> TASK REQUIREMENTS:
Your answer should be the exact lines of the data below from the one containing "U14: AND 74LS08" through the one containing "C5: 47nF (AOUT, GND) -> 47nF (GND, SIG2)"; please include nothing else.

> MATERIALS PROVIDED:
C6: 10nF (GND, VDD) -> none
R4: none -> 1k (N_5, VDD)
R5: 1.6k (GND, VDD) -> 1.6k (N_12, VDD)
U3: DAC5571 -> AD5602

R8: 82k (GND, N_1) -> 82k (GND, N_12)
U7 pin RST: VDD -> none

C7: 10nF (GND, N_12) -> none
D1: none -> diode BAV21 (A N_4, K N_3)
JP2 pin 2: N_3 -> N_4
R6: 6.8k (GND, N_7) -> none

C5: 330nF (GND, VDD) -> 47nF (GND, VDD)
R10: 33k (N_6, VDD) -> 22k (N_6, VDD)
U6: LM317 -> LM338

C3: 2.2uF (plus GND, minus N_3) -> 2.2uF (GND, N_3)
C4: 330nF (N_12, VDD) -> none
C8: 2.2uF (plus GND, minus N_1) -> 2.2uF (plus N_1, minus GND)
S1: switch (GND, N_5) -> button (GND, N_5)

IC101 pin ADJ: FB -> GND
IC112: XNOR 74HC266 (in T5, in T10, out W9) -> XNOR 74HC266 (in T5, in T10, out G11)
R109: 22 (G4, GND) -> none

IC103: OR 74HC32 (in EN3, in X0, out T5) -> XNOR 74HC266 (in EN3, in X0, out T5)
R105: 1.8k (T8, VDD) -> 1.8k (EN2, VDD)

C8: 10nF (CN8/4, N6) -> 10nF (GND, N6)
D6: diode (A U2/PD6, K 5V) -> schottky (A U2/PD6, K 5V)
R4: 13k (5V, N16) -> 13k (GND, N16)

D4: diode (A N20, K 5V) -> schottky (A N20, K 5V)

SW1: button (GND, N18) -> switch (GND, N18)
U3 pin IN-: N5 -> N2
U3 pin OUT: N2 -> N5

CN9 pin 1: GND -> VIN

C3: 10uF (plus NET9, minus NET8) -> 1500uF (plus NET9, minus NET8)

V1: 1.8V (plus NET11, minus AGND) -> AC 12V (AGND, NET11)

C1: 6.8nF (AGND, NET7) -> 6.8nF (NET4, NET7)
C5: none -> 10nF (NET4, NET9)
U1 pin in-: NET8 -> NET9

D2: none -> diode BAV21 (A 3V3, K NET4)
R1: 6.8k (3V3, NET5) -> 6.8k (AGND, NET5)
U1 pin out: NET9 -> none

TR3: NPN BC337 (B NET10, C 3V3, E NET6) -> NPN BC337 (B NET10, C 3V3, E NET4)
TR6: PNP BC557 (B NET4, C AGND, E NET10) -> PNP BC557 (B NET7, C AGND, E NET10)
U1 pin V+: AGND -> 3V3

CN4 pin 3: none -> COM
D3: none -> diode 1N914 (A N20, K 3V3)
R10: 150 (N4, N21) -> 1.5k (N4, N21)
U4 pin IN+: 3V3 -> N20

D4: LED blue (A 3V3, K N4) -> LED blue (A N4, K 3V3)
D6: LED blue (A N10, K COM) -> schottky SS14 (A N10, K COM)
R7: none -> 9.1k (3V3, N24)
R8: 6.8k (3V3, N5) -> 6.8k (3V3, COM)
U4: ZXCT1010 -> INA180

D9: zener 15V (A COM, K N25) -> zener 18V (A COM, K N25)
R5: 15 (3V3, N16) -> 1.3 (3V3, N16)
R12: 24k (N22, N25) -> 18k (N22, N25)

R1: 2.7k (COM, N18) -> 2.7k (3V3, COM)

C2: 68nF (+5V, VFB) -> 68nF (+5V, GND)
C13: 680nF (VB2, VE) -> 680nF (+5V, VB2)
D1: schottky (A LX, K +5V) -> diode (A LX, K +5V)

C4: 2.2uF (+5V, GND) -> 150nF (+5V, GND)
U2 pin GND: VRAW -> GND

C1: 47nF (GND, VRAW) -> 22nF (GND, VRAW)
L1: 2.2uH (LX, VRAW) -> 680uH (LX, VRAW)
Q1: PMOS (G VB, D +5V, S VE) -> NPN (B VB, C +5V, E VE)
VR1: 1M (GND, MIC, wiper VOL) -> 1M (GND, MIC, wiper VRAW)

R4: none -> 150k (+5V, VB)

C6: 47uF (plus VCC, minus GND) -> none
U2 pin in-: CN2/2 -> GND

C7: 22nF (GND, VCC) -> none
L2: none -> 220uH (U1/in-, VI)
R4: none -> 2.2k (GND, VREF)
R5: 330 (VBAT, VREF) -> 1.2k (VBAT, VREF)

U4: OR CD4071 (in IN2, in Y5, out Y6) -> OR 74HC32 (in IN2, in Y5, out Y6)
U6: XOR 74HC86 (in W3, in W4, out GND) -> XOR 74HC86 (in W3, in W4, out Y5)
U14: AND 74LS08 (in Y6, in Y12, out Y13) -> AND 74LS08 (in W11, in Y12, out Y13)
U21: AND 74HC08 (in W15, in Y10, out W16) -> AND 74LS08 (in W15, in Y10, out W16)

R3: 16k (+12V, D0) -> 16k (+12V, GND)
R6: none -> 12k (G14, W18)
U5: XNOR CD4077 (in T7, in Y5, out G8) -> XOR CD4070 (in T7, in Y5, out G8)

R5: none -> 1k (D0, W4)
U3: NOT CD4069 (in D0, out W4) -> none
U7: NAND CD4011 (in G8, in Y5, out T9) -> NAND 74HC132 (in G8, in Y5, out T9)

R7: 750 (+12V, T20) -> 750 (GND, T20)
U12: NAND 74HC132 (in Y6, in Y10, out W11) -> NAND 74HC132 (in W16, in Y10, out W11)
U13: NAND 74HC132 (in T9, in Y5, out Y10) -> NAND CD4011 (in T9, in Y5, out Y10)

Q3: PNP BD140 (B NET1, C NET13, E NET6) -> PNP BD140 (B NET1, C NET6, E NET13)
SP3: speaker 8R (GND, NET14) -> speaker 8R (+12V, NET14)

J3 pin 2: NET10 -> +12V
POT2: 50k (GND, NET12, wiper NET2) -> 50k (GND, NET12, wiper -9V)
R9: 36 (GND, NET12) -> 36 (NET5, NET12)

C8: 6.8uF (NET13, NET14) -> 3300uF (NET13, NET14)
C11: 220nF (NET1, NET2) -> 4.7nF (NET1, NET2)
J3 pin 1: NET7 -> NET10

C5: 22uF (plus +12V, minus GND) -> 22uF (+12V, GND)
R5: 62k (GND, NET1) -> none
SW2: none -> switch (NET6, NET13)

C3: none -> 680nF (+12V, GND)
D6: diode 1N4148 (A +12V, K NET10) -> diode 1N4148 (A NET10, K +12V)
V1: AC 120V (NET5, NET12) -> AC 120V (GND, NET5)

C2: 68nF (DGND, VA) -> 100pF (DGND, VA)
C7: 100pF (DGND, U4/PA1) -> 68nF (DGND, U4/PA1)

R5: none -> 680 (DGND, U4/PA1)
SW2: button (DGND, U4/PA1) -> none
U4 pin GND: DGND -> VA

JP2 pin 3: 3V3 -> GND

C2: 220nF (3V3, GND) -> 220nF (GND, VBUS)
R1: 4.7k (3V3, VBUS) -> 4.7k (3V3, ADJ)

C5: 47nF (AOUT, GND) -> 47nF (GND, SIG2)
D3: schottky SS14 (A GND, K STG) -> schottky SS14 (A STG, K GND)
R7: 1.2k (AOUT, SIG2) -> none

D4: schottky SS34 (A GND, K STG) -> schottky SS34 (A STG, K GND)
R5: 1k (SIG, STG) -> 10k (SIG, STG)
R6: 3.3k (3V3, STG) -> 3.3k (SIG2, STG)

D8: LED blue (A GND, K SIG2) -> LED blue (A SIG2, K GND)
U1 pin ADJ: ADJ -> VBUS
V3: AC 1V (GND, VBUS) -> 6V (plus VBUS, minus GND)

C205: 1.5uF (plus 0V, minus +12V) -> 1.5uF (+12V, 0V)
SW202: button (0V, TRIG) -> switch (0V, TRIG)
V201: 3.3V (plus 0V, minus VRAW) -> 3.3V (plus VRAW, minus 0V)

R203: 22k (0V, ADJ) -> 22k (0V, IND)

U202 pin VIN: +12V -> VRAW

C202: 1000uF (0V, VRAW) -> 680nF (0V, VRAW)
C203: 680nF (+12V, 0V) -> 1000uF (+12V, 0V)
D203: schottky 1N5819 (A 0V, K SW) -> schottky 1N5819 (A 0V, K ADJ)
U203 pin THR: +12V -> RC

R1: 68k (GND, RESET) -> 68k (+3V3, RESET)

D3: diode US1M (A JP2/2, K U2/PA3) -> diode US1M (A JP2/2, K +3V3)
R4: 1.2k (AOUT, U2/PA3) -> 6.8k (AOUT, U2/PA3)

> OUTPUT FOR THIS TASK:
U14: AND 74LS08 (in Y6, in Y12, out Y13) -> AND 74LS08 (in W11, in Y12, out Y13)
U21: AND 74HC08 (in W15, in Y10, out W16) -> AND 74LS08 (in W15, in Y10, out W16)

R3: 16k (+12V, D0) -> 16k (+12V, GND)
R6: none -> 12k (G14, W18)
U5: XNOR CD4077 (in T7, in Y5, out G8) -> XOR CD4070 (in T7, in Y5, out G8)

R5: none -> 1k (D0, W4)
U3: NOT CD4069 (in D0, out W4) -> none
U7: NAND CD4011 (in G8, in Y5, out T9) -> NAND 74HC132 (in G8, in Y5, out T9)

R7: 750 (+12V, T20) -> 750 (GND, T20)
U12: NAND 74HC132 (in Y6, in Y10, out W11) -> NAND 74HC132 (in W16, in Y10, out W11)
U13: NAND 74HC132 (in T9, in Y5, out Y10) -> NAND CD4011 (in T9, in Y5, out Y10)

Q3: PNP BD140 (B NET1, C NET13, E NET6) -> PNP BD140 (B NET1, C NET6, E NET13)
SP3: speaker 8R (GND, NET14) -> speaker 8R (+12V, NET14)

J3 pin 2: NET10 -> +12V
POT2: 50k (GND, NET12, wiper NET2) -> 50k (GND, NET12, wiper -9V)
R9: 36 (GND, NET12) -> 36 (NET5, NET12)

C8: 6.8uF (NET13, NET14) -> 3300uF (NET13, NET14)
C11: 220nF (NET1, NET2) -> 4.7nF (NET1, NET2)
J3 pin 1: NET7 -> NET10

C5: 22uF (plus +12V, minus GND) -> 22uF (+12V, GND)
R5: 62k (GND, NET1) -> none
SW2: none -> switch (NET6, NET13)

C3: none -> 680nF (+12V, GND)
D6: diode 1N4148 (A +12V, K NET10) -> diode 1N4148 (A NET10, K +12V)
V1: AC 120V (NET5, NET12) -> AC 120V (GND, NET5)

C2: 68nF (DGND, VA) -> 100pF (DGND, VA)
C7: 100pF (DGND, U4/PA1) -> 68nF (DGND, U4/PA1)

R5: none -> 680 (DGND, U4/PA1)
SW2: button (DGND, U4/PA1) -> none
U4 pin GND: DGND -> VA

JP2 pin 3: 3V3 -> GND

C2: 220nF (3V3, GND) -> 220nF (GND, VBUS)
R1: 4.7k (3V3, VBUS) -> 4.7k (3V3, ADJ)

C5: 47nF (AOUT, GND) -> 47nF (GND, SIG2)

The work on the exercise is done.